● Your task: Your result should be the lines holding the word "point", copied from the entries below.

● Data in this exercise:
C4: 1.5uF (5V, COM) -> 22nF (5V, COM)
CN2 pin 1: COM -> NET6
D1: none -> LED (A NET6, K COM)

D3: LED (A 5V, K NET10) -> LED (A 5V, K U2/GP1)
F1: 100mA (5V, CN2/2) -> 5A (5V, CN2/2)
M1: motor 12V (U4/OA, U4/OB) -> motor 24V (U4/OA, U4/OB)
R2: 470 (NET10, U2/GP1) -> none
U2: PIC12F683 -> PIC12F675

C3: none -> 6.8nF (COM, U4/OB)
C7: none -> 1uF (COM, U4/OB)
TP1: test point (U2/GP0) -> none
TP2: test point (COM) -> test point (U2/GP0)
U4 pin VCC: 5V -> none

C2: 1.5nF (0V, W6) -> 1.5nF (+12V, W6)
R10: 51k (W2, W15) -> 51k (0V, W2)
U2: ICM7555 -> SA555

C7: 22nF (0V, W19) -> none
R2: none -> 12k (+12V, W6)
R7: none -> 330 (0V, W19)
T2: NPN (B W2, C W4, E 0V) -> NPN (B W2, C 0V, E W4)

● Written response:
TP1: test point (U2/GP0) -> none
TP2: test point (COM) -> test point (U2/GP0)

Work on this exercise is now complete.